**ASSIGNED TASK**
Each line from the one containing "C1: 33nF (+24V, 3V3) -> 33nF (+24V, 0V)" to the end of the records below should be restated word for word; please leave out all other lines.

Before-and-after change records
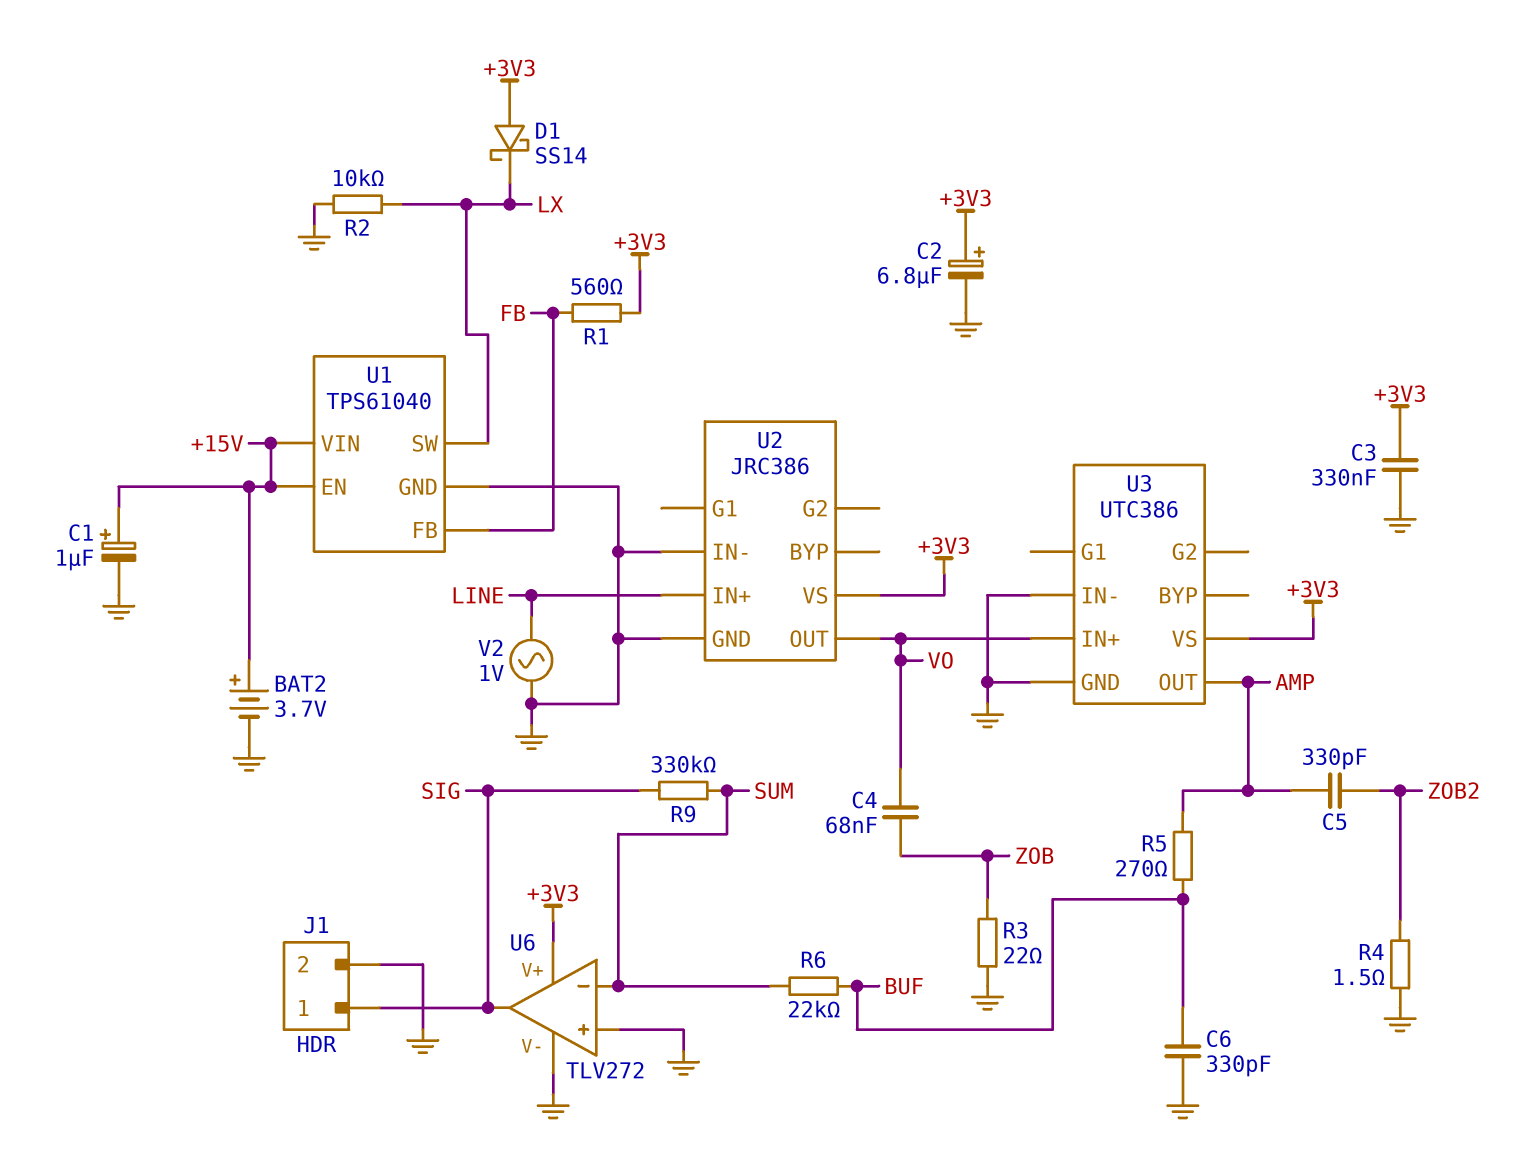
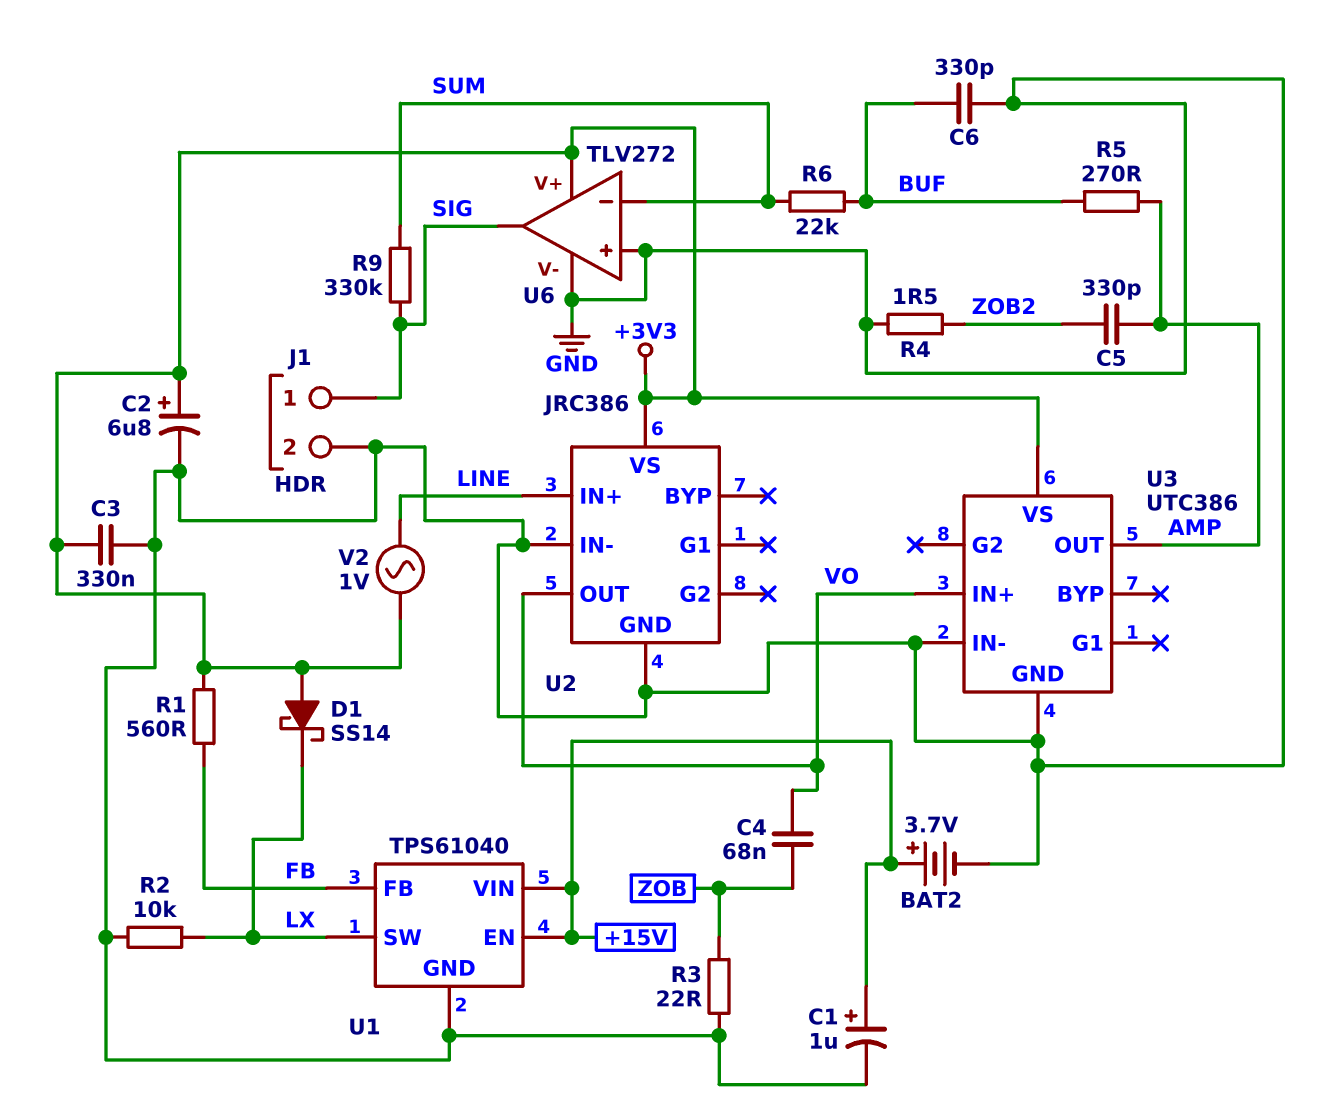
V2: AC 1V (GND, LINE) -> AC 1V (+3V3, LINE)

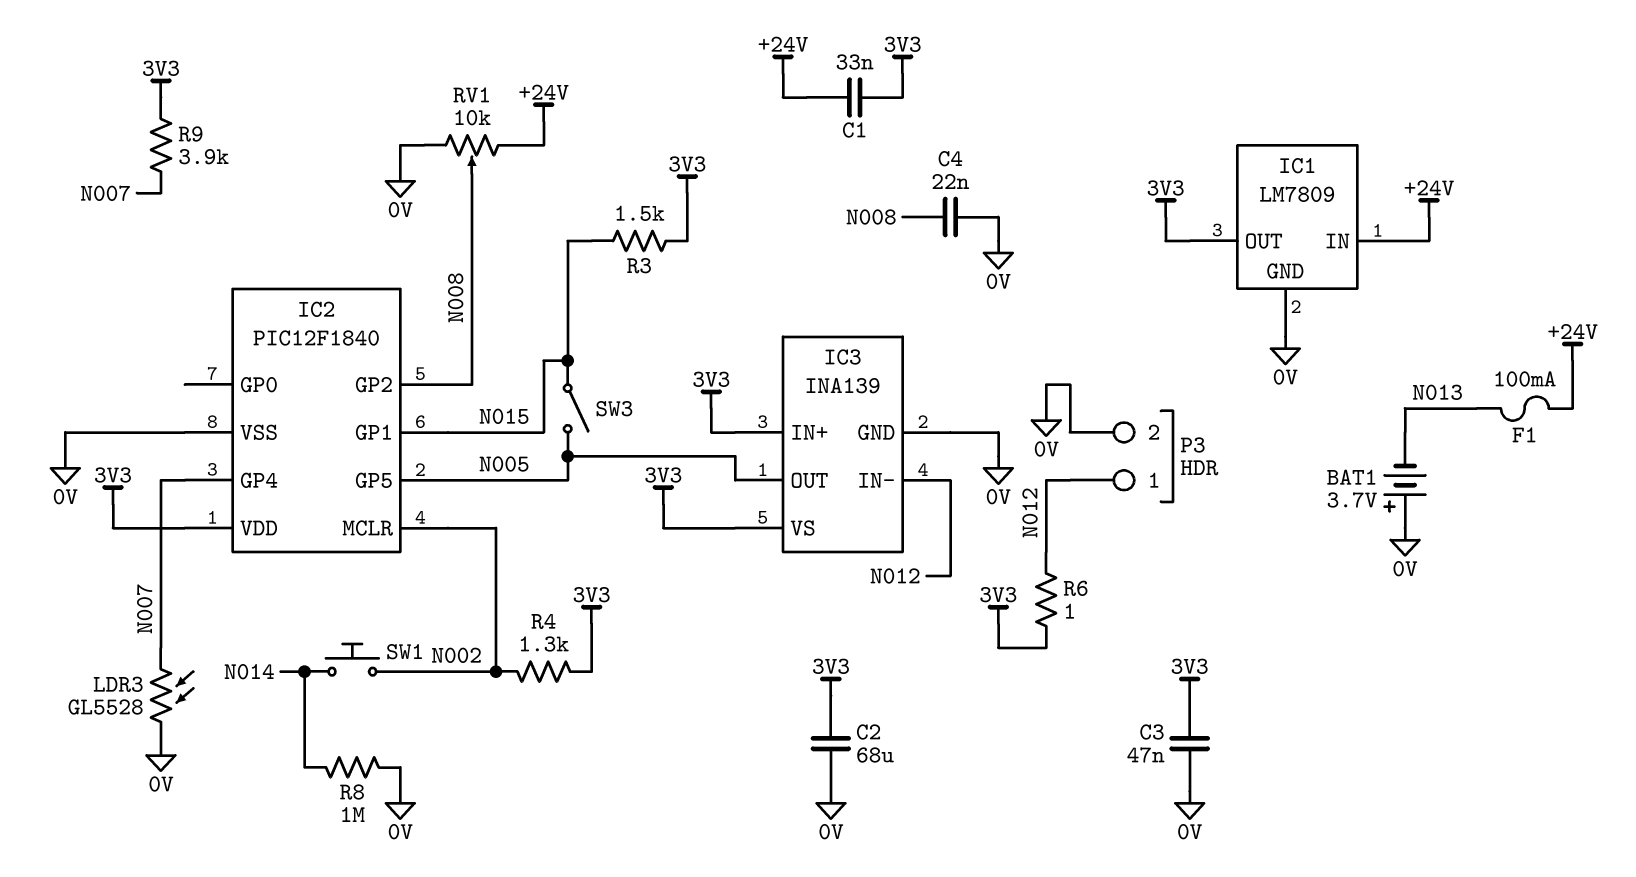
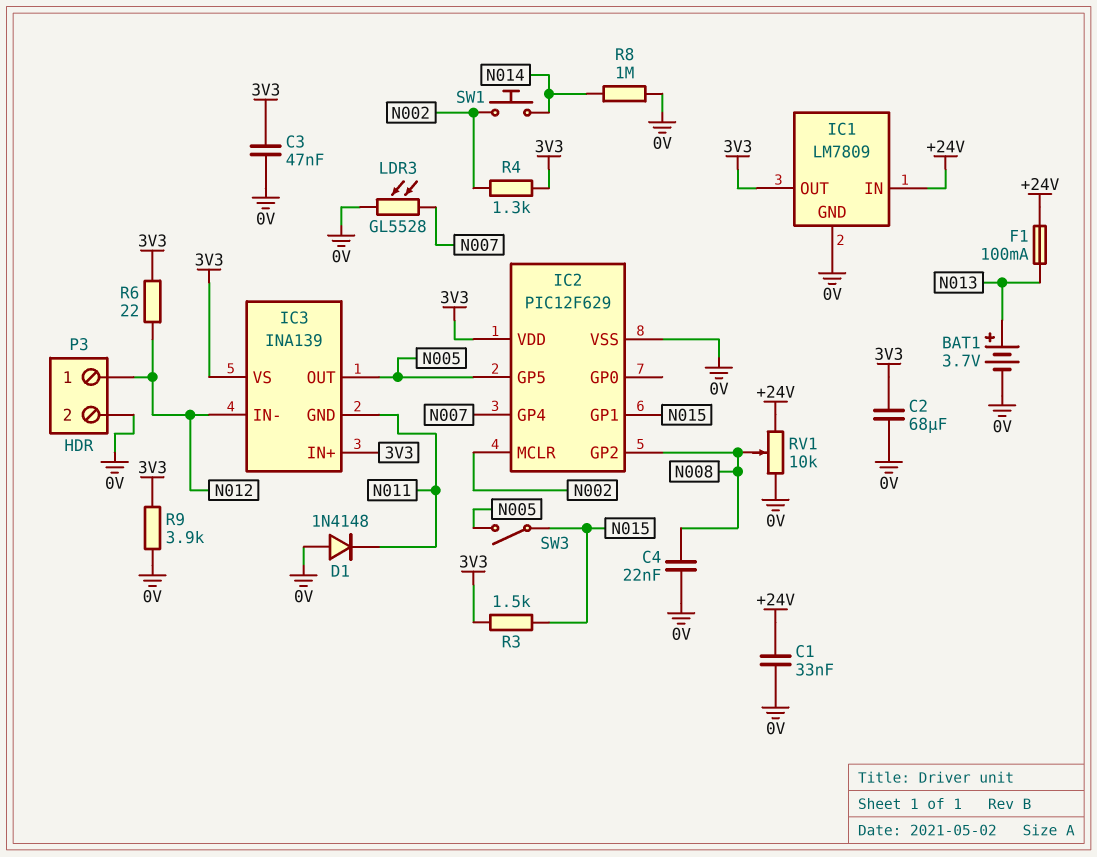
BAT1: 3.7V (plus 0V, minus N013) -> 3.7V (plus N013, minus 0V)
C1: 33nF (+24V, 3V3) -> 33nF (+24V, 0V)
D1: none -> diode 1N4148 (A 0V, K N011)
IC2: PIC12F1840 -> PIC12F629
IC3 pin GND: 0V -> N011
R6: 1 (3V3, N012) -> 22 (3V3, N012)
R9: 3.9k (3V3, N007) -> 3.9k (0V, 3V3)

**REPLY**
C1: 33nF (+24V, 3V3) -> 33nF (+24V, 0V)
D1: none -> diode 1N4148 (A 0V, K N011)
IC2: PIC12F1840 -> PIC12F629
IC3 pin GND: 0V -> N011
R6: 1 (3V3, N012) -> 22 (3V3, N012)
R9: 3.9k (3V3, N007) -> 3.9k (0V, 3V3)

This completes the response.